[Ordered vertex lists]
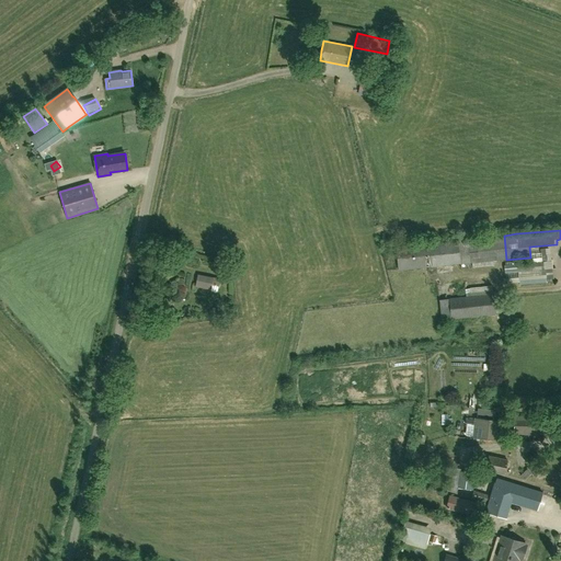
[(398,271),(460,264),(461,264),(458,240),(396,247),(398,271)]
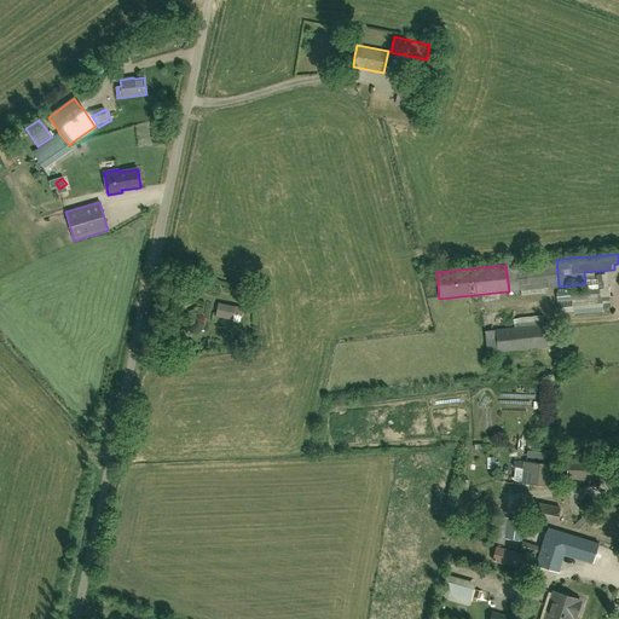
[(609,298),(600,298),(600,290),(601,289),(601,290),(602,293),(606,291),(608,290),(607,282),(596,283),(596,289),(556,293),(557,308),(563,308),(563,313),(573,312),(573,314),(603,312),(603,311),(608,311),(608,307),(611,307),(609,298)]
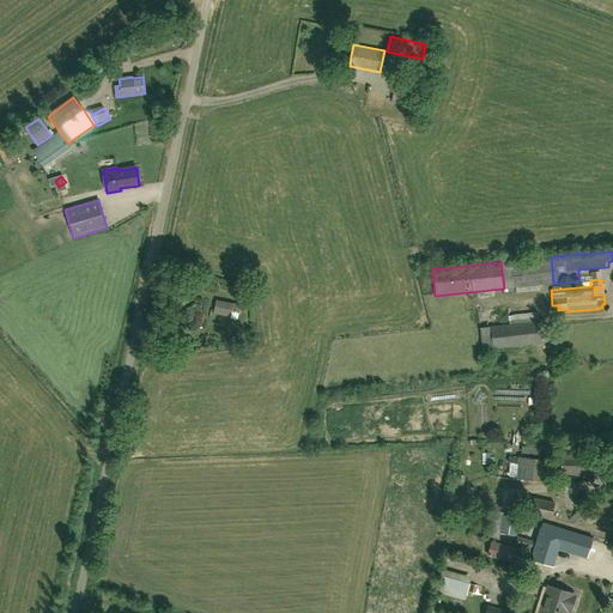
[(240,313),(240,310),(238,307),(238,305),(216,301),(213,313),(230,316),(230,319),(237,321),(240,313)]
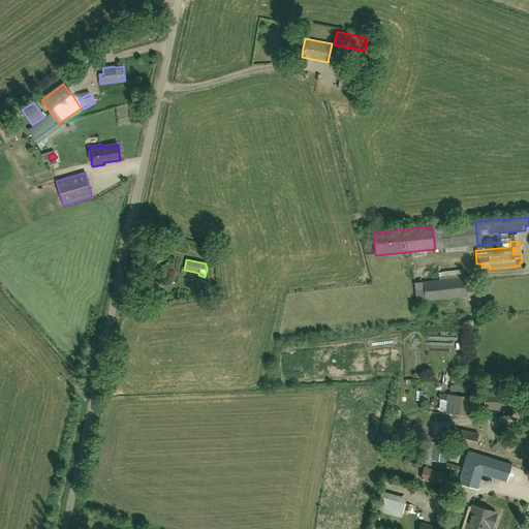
[(426,301),(468,297),(466,277),(424,281),(424,282),(426,301)]
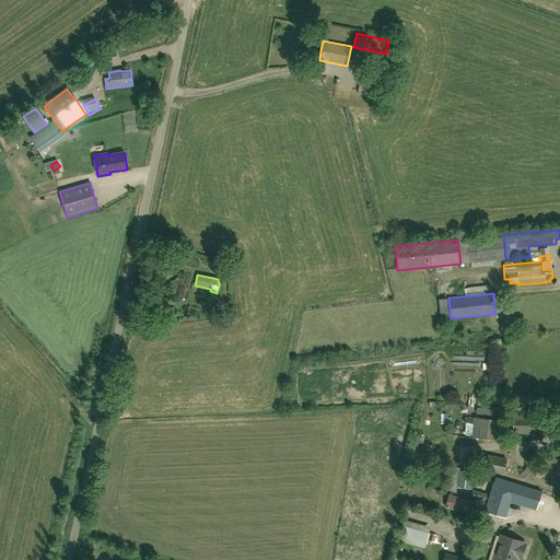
[(461,370),(487,370),(487,360),(461,360),(461,370)]
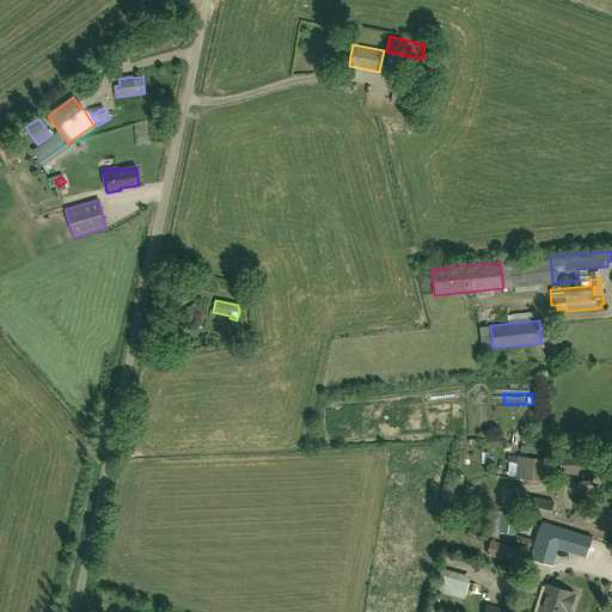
[(561,472),(592,471),(591,457),(561,458),(561,472)]
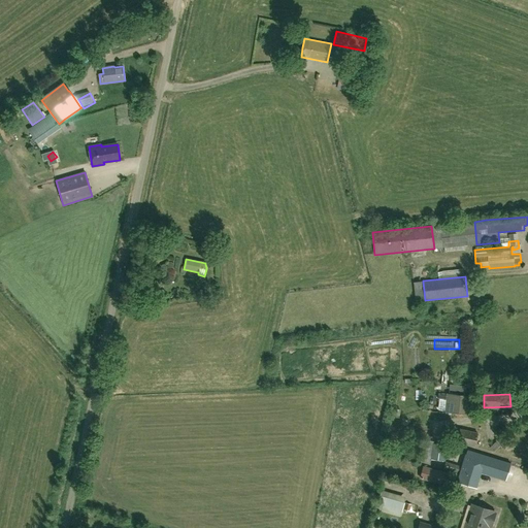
[(466,416),(467,398),(448,396),(447,402),(451,403),(450,414),(466,416)]
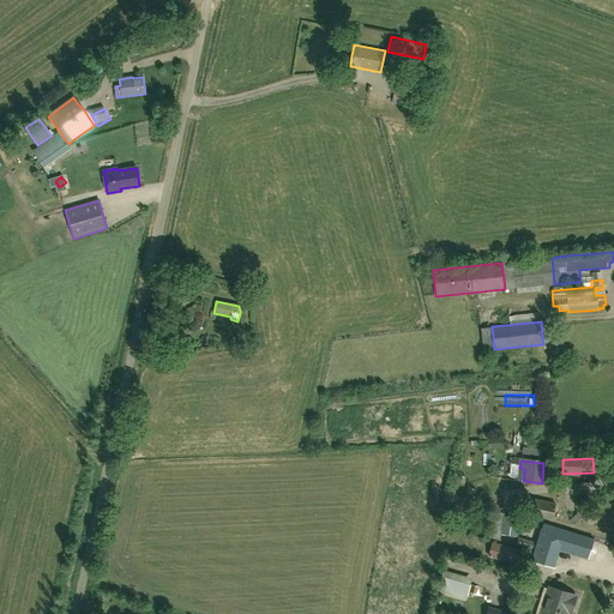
[(552,519),(555,504),(535,499),(531,515),(552,519)]
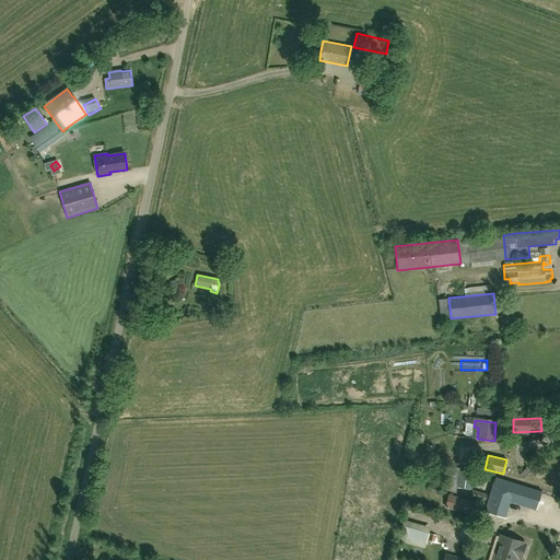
[(455,480),(458,481),(457,487),(471,489),(474,473),(459,470),(459,475),(456,474),(455,480)]
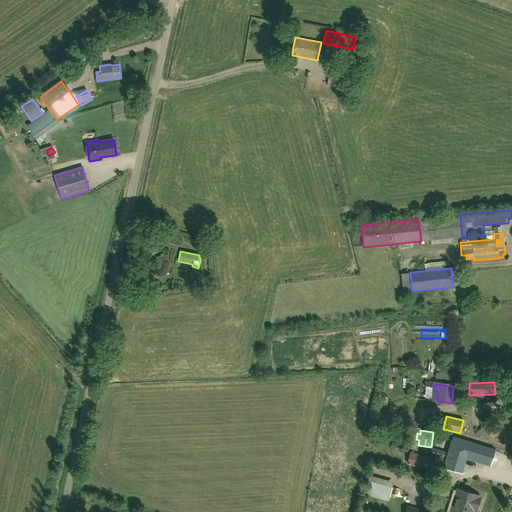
[(491,465),(495,450),(453,437),(443,467),(459,472),(464,457),(491,465)]
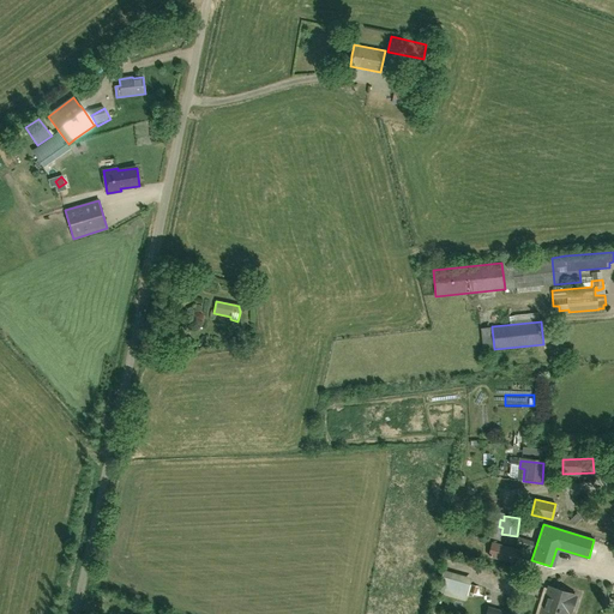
[(533,551),(535,542),(518,537),(516,546),(533,551)]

● **Task item**
Reproduce each line above precisely, with no pictures.

● **Exercise response**
[(398,271),(460,264),(461,264),(458,240),(396,247),(398,271)]
[(609,298),(600,298),(600,290),(601,289),(601,290),(602,293),(606,291),(608,290),(607,282),(596,283),(596,289),(556,293),(557,308),(563,308),(563,313),(573,312),(573,314),(603,312),(603,311),(608,311),(608,307),(611,307),(609,298)]
[(240,313),(240,310),(238,307),(238,305),(216,301),(213,313),(230,316),(230,319),(237,321),(240,313)]
[(426,301),(468,297),(466,277),(424,281),(424,282),(426,301)]
[(461,370),(487,370),(487,360),(461,360),(461,370)]
[(561,472),(592,471),(591,457),(561,458),(561,472)]
[(466,416),(467,398),(448,396),(447,402),(451,403),(450,414),(466,416)]
[(552,519),(555,504),(535,499),(531,515),(552,519)]
[(455,480),(458,481),(457,487),(471,489),(474,473),(459,470),(459,475),(456,474),(455,480)]
[(491,465),(495,450),(453,437),(443,467),(459,472),(464,457),(491,465)]
[(533,551),(535,542),(518,537),(516,546),(533,551)]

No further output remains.